(Data extract)

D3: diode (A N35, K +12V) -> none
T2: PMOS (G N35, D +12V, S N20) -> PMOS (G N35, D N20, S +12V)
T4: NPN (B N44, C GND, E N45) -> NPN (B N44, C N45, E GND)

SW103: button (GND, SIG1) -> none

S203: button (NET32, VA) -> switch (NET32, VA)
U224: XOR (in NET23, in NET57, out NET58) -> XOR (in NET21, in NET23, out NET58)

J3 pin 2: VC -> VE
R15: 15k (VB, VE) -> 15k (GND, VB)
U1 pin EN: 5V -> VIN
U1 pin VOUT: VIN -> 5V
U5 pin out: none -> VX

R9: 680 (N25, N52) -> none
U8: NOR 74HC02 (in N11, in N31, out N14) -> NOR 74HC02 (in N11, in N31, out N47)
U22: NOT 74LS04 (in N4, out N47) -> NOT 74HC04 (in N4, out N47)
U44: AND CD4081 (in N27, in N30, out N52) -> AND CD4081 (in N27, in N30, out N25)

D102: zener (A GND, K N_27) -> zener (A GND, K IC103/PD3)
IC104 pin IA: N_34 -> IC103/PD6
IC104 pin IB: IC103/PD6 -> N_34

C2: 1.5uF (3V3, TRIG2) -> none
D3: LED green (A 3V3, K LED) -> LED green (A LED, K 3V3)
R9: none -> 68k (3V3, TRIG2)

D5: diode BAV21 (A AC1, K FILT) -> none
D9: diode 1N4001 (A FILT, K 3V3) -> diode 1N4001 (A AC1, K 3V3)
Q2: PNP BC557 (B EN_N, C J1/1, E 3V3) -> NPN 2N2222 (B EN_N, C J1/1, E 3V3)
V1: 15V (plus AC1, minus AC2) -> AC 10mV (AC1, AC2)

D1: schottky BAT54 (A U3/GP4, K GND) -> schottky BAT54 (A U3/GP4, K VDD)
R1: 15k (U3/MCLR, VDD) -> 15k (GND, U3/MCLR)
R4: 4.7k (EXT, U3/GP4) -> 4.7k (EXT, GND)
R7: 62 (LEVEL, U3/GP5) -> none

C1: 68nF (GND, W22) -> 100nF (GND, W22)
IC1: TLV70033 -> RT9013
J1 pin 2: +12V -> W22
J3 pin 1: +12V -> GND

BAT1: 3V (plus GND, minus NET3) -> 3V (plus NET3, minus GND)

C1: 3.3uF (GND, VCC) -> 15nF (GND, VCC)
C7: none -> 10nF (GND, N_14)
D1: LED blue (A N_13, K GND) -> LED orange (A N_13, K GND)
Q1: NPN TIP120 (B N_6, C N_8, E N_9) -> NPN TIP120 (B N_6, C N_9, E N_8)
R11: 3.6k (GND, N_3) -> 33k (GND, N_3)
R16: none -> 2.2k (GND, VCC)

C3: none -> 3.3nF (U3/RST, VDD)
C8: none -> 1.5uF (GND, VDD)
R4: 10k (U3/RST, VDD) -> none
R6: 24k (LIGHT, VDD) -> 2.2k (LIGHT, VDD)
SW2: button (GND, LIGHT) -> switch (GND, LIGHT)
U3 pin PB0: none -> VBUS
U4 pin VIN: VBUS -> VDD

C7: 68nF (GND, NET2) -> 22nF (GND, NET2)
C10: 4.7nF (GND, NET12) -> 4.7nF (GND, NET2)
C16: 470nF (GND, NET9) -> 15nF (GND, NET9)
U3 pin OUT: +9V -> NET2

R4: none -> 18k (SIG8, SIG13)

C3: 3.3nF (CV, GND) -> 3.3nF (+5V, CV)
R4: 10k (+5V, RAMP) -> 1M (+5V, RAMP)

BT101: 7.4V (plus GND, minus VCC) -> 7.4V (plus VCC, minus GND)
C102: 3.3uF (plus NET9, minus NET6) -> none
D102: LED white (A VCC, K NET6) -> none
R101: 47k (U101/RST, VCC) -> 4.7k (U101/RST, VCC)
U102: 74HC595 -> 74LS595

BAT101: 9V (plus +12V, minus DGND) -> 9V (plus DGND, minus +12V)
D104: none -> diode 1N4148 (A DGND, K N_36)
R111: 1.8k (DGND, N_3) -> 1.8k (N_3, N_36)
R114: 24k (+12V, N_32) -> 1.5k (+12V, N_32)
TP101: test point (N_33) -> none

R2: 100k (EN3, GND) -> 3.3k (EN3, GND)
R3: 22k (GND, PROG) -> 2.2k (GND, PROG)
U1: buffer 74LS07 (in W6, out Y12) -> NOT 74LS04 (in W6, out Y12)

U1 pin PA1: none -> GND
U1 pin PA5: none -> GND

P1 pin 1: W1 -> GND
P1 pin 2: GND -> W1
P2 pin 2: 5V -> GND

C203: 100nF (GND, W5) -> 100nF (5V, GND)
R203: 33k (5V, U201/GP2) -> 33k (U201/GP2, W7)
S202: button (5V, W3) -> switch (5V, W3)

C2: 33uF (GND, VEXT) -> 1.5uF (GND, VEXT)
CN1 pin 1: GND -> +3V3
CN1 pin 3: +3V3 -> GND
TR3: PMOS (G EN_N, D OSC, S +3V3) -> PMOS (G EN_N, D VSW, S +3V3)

(End Data extract)

**Assigned task:**
The answer must consist of each line in the entries above that includes "DGND".

**Output below:**
BAT101: 9V (plus +12V, minus DGND) -> 9V (plus DGND, minus +12V)
D104: none -> diode 1N4148 (A DGND, K N_36)
R111: 1.8k (DGND, N_3) -> 1.8k (N_3, N_36)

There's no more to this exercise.